Scene image comparisons:
_ _ _ _ _

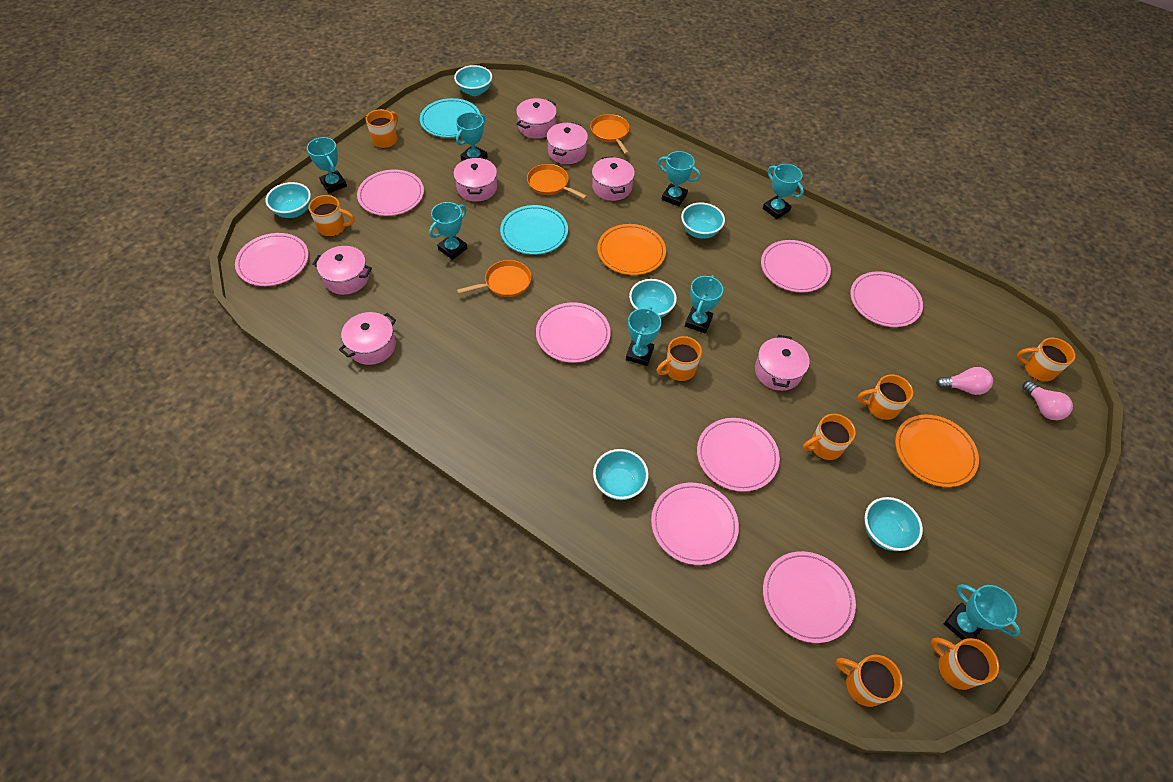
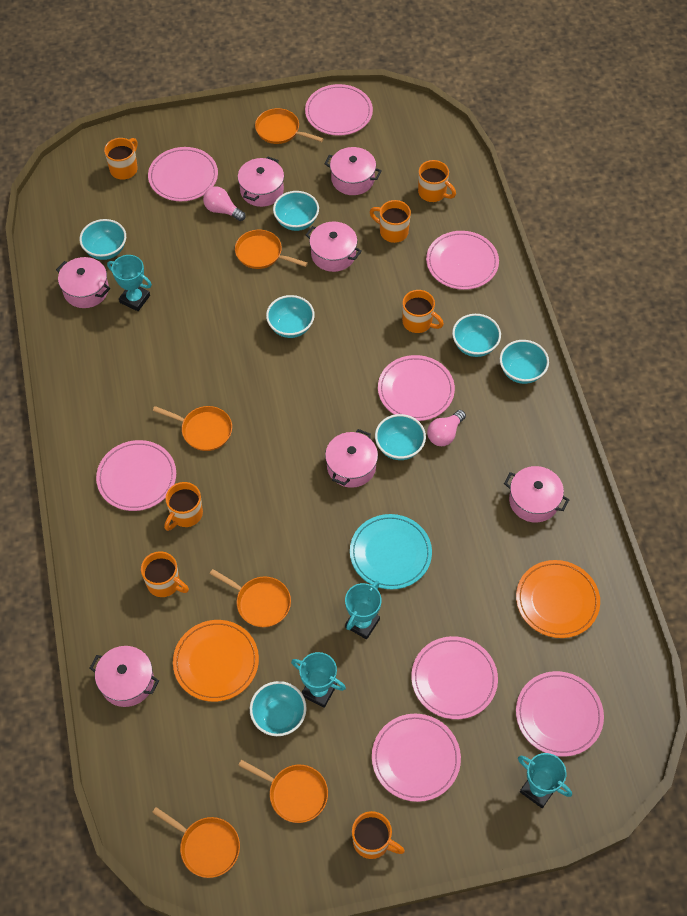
orange mug: 8 -> 7
orange pan: 3 -> 6
turquoise bowl: 6 -> 7
turquoise plate: 2 -> 1
turquoise trophy: 8 -> 4

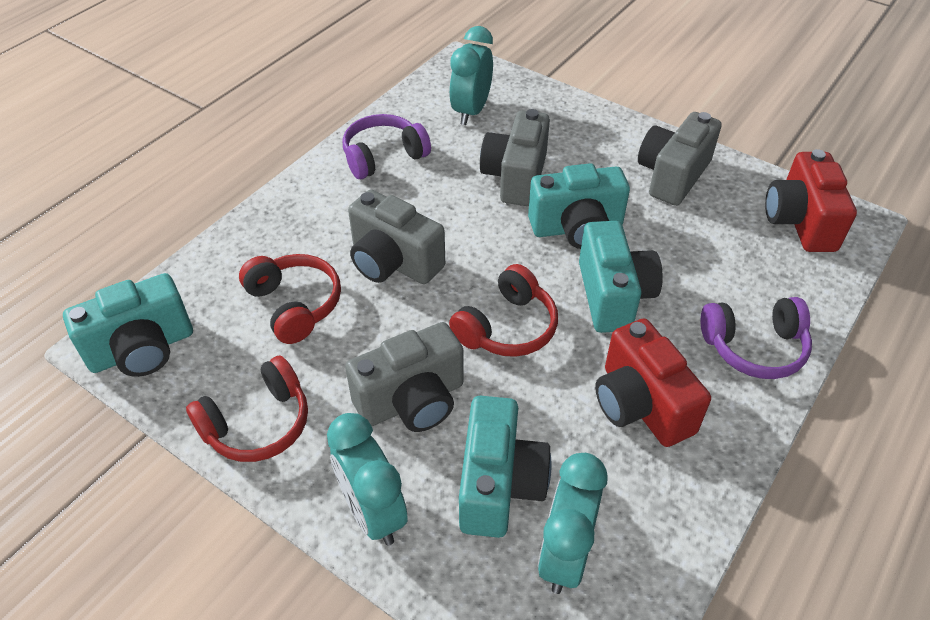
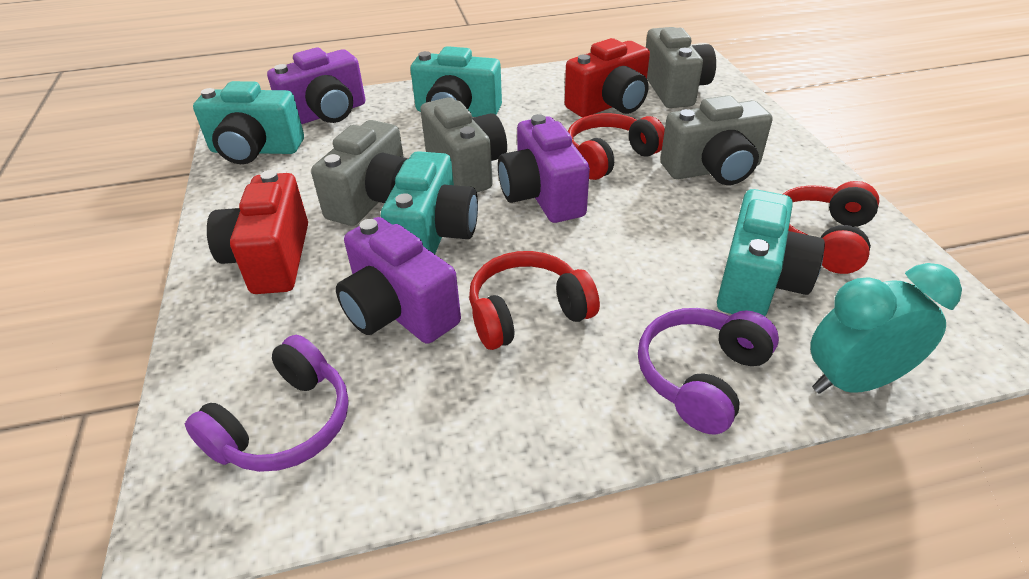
purple camera: 0 -> 3
turquoise clock: 3 -> 1

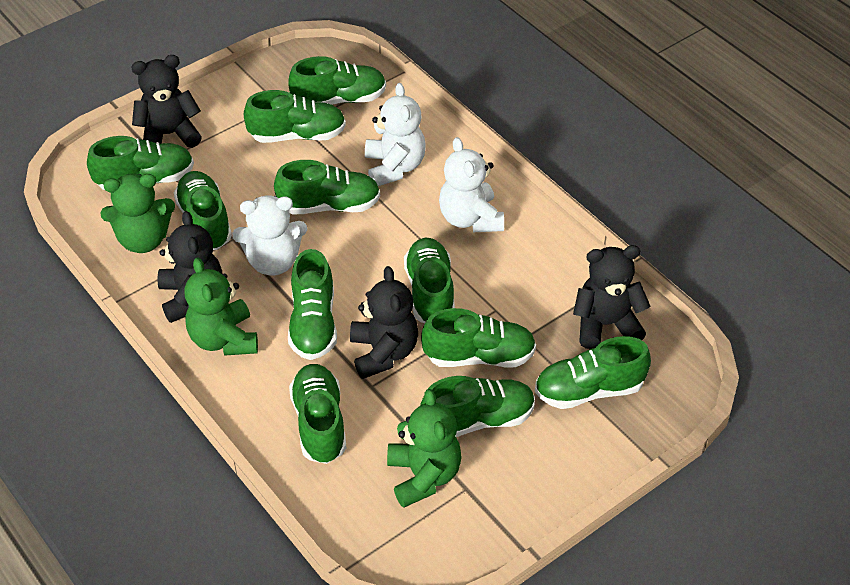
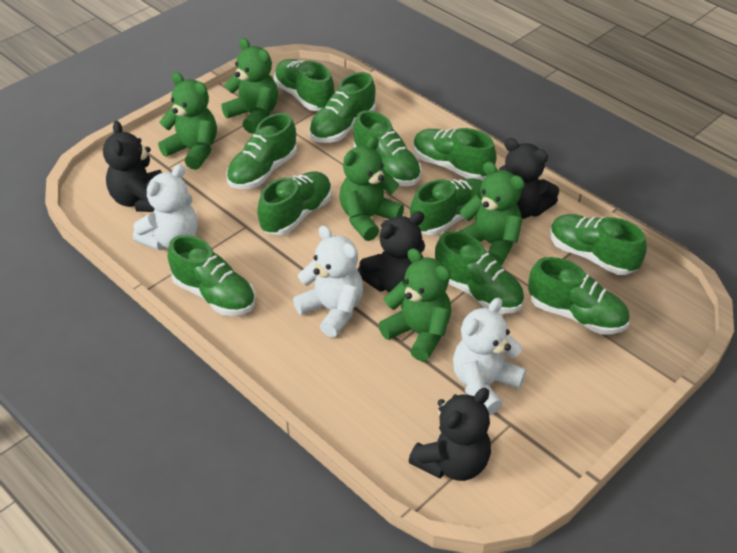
green teddy bear: 3 -> 5

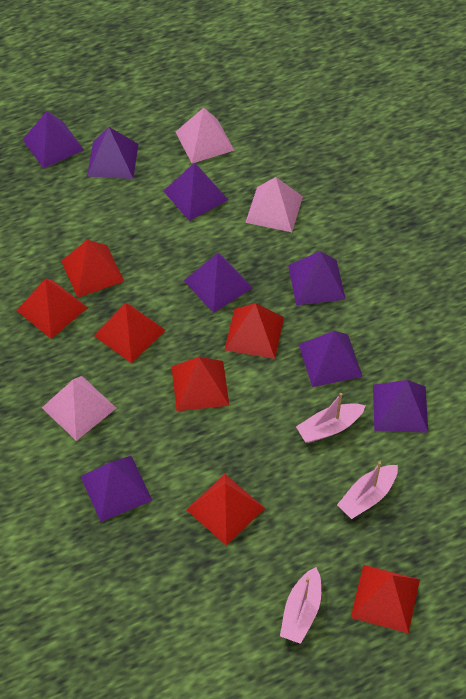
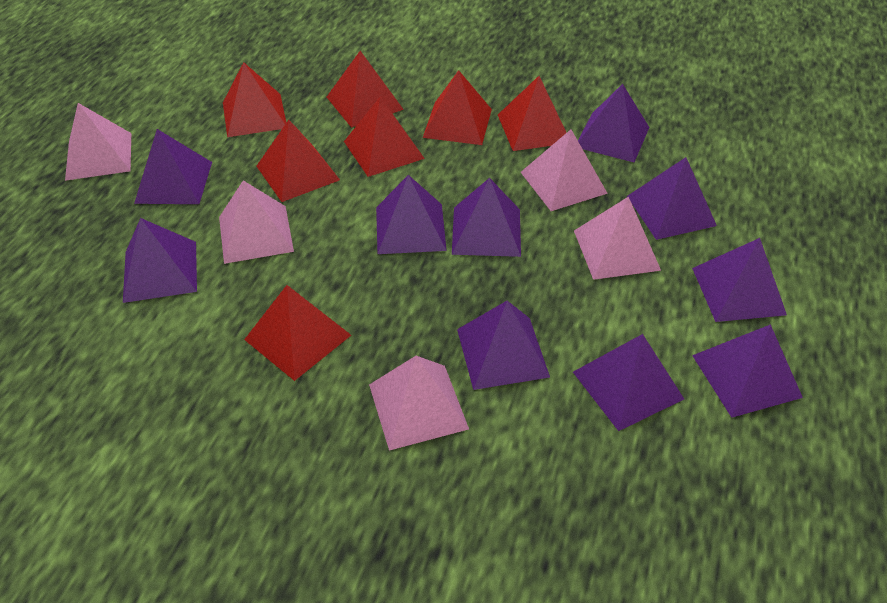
pink boat: 3 -> 0
pink pyramid: 3 -> 5
purple pyramid: 8 -> 10

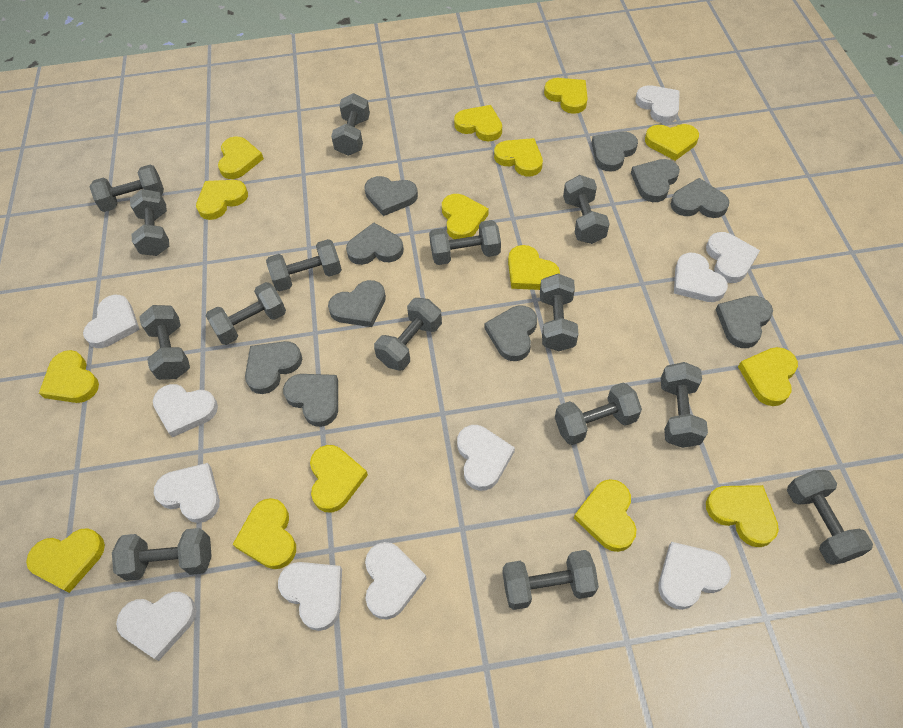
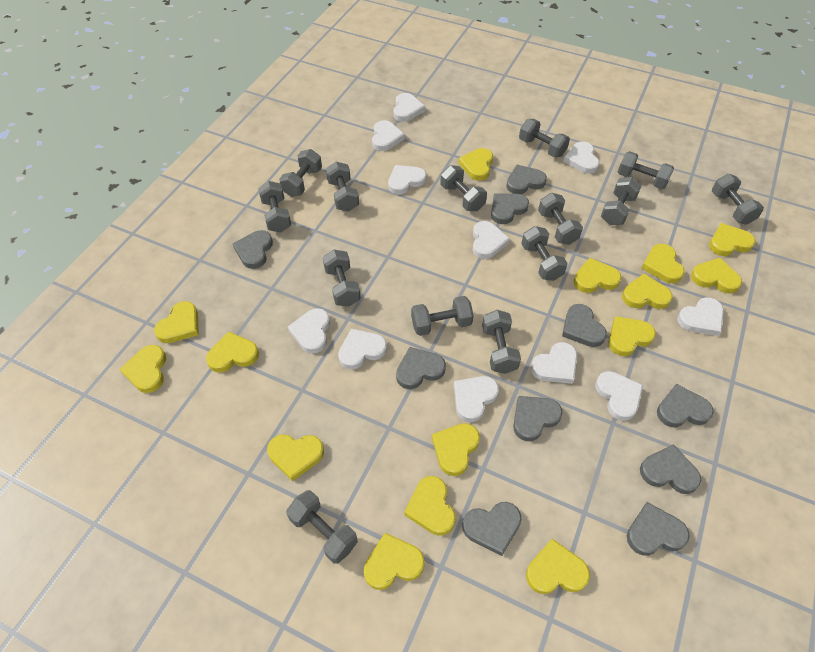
grey dumbbell: 15 -> 14

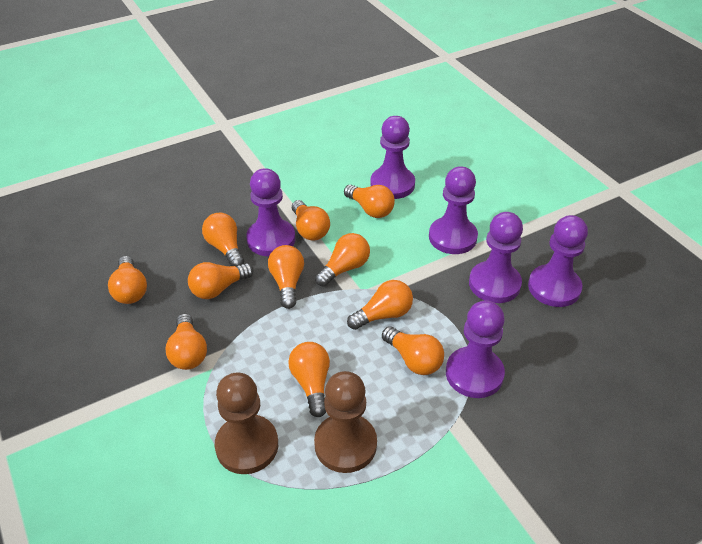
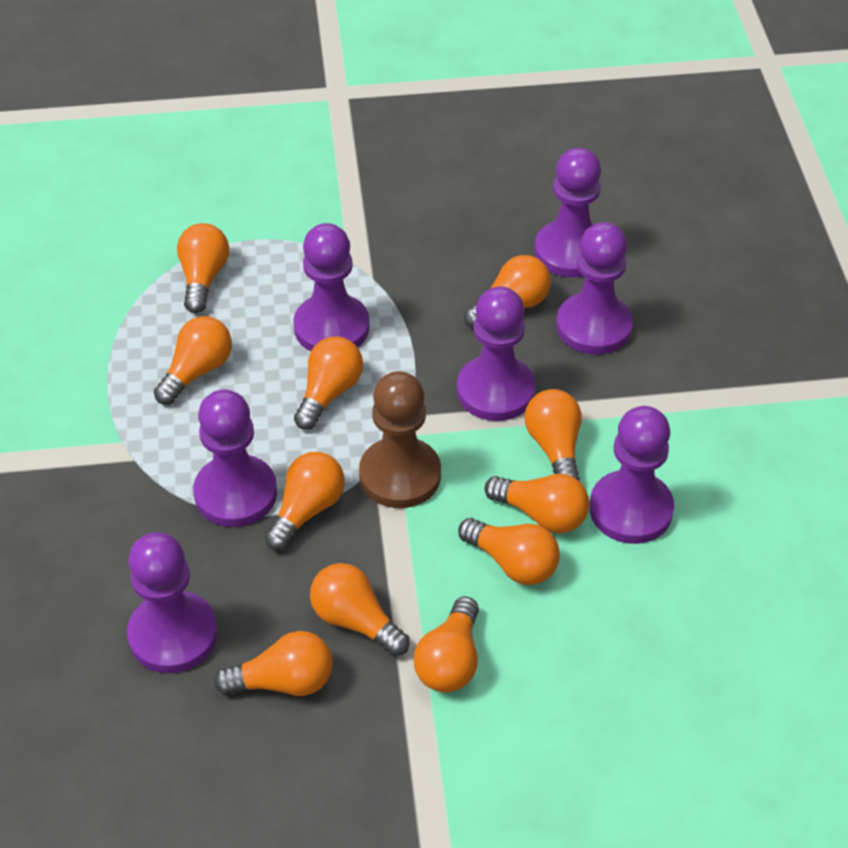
brown pawn: 2 -> 1
purple pawn: 6 -> 7

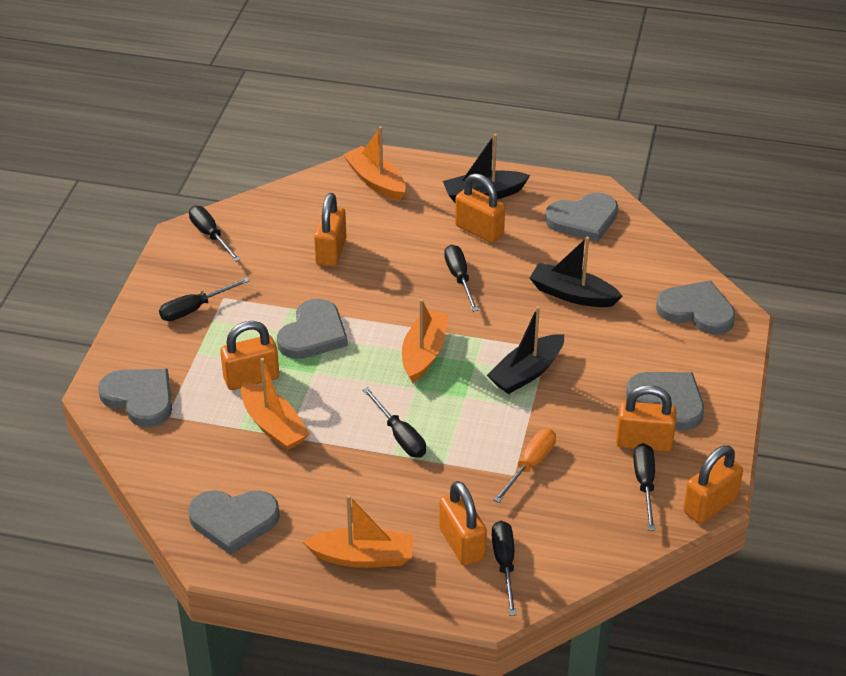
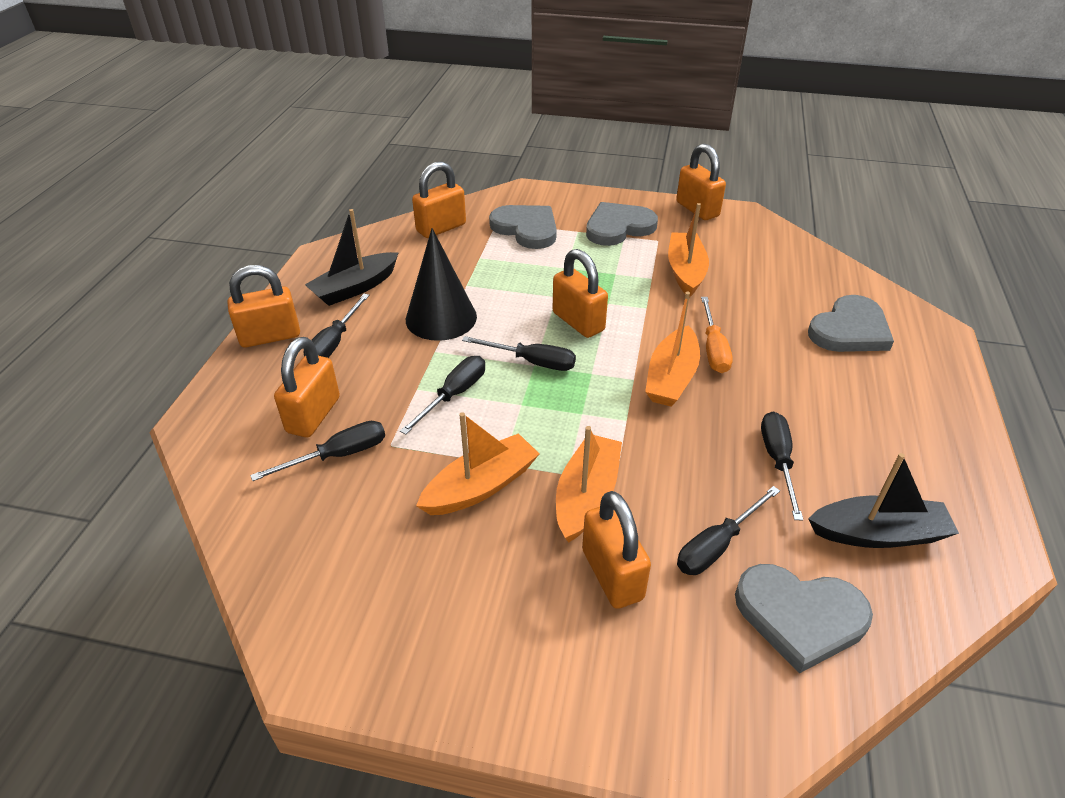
black boat: 3 -> 2
black cone: 0 -> 1
grey heart: 6 -> 4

_ _ _ _ _

# [What this task involves]
Scan the entries for the string "purple" and report only how many lines contain it.

# [Answer to the exercise]
3